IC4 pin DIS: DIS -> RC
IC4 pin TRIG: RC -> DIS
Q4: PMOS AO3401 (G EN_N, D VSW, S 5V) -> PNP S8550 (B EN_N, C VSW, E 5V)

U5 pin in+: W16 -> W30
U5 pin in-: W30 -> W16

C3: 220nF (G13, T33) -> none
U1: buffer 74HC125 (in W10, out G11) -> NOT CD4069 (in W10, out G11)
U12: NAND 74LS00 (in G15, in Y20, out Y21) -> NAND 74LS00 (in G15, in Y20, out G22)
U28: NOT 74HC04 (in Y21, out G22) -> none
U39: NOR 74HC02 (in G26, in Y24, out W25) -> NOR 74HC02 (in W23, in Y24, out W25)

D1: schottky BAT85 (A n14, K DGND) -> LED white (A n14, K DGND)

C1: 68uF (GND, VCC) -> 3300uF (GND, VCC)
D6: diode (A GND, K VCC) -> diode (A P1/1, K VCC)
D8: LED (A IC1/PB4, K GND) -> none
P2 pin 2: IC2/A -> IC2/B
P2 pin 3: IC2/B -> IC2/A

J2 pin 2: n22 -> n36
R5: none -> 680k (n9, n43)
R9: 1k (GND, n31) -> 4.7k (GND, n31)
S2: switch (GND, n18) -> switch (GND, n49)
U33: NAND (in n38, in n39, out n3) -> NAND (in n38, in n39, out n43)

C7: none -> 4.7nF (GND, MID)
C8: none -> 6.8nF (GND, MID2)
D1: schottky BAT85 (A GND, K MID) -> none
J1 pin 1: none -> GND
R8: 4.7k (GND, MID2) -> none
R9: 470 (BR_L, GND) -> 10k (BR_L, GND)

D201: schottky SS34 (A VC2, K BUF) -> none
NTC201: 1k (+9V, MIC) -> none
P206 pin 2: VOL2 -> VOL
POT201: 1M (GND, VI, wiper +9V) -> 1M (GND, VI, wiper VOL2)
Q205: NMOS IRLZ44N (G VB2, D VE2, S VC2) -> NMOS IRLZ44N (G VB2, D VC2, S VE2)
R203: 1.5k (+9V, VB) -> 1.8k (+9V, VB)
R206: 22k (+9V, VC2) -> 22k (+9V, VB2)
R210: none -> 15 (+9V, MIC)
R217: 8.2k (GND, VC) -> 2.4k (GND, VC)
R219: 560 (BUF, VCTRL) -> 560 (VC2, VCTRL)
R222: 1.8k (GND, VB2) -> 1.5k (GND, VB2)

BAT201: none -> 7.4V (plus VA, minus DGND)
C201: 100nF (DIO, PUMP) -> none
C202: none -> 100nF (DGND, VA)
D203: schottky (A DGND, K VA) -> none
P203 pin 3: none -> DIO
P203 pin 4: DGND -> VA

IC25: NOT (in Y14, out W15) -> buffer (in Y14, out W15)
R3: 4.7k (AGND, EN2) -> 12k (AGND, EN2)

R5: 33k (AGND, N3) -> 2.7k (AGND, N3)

EXERCISE INSTRUCTIONS ->
Search the listing above for "NAND" and copy every line that holds it.

SOLUTION FOR THIS TASK ->
U12: NAND 74LS00 (in G15, in Y20, out Y21) -> NAND 74LS00 (in G15, in Y20, out G22)
U33: NAND (in n38, in n39, out n3) -> NAND (in n38, in n39, out n43)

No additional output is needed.